-- Records for processing follows --

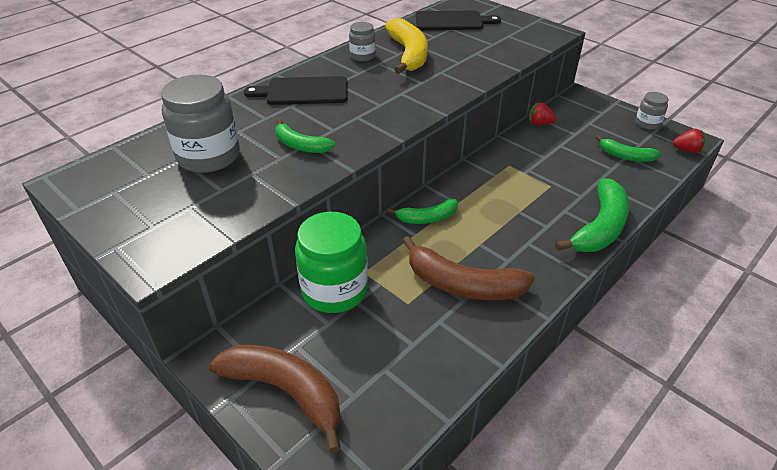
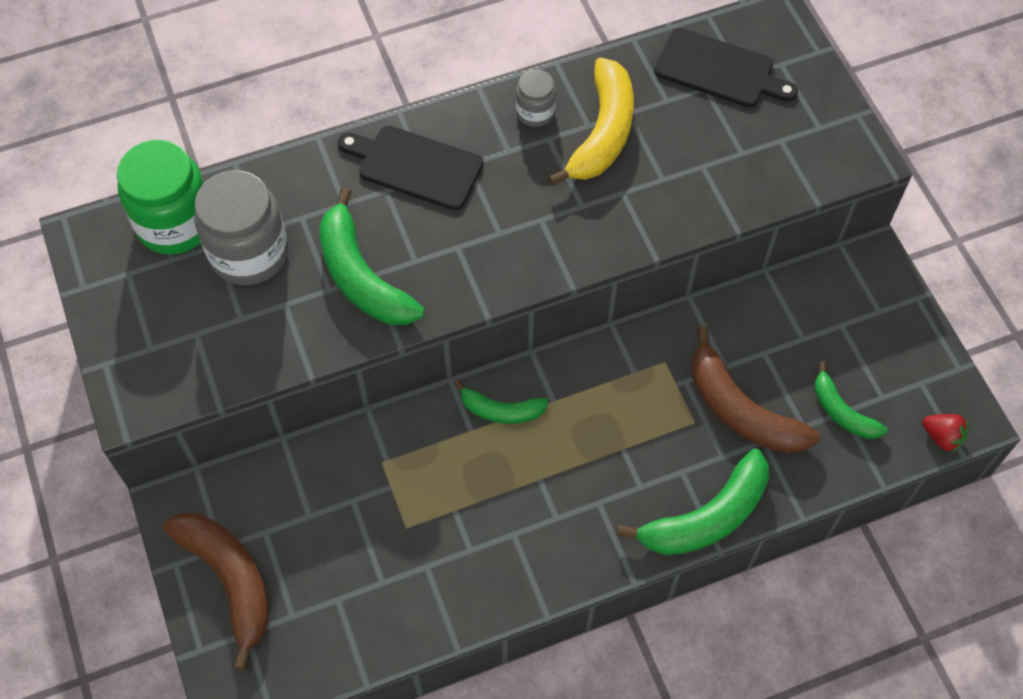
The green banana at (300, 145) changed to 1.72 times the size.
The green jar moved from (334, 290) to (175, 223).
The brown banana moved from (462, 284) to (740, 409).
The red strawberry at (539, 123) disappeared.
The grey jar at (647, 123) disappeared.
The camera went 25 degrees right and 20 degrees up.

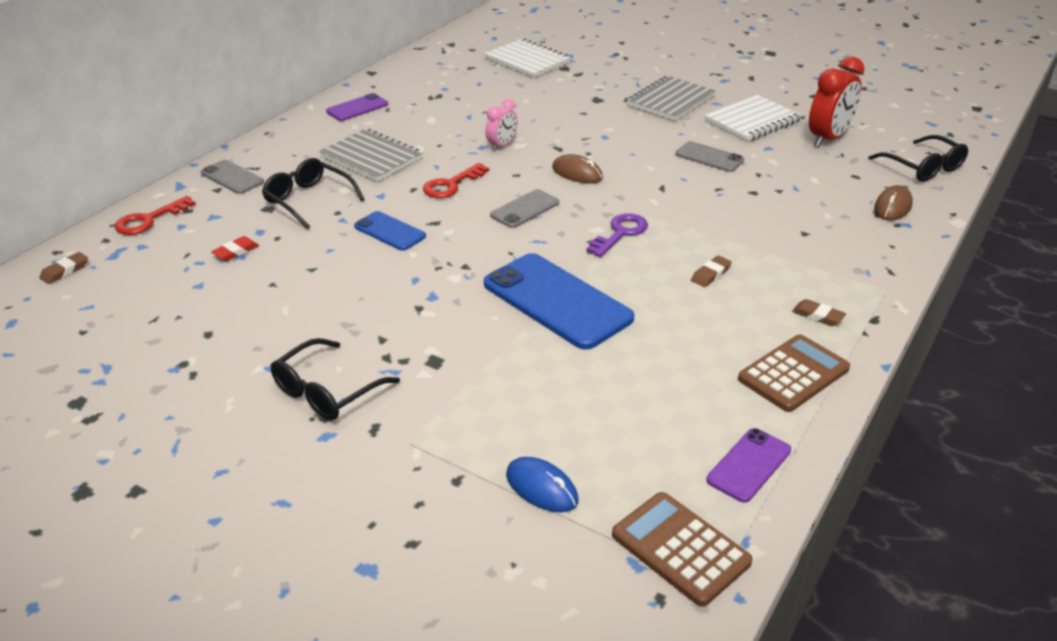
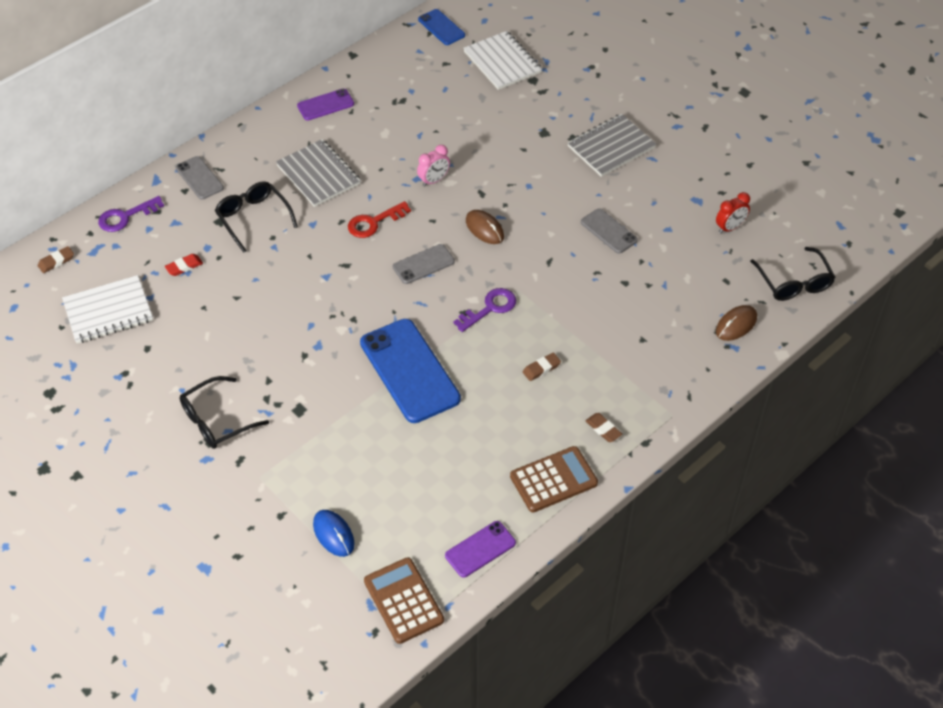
The red key at (149, 220) became the purple key at (125, 217).
The blue phone moved from (390, 231) to (441, 27).
The white notebook moved from (752, 121) to (108, 311).
The red clock at (828, 139) changed to 0.57 times the size.
The camera went 15 degrees right and 15 degrees up.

-- Records for processing concluded --

What to do —
What you return must be the lines above that run from the line with "The green jar" to the line with "The grey jar at (647, 123) disappeared.", inclusive, each copied exactly.

Exercise response —
The green jar moved from (334, 290) to (175, 223).
The brown banana moved from (462, 284) to (740, 409).
The red strawberry at (539, 123) disappeared.
The grey jar at (647, 123) disappeared.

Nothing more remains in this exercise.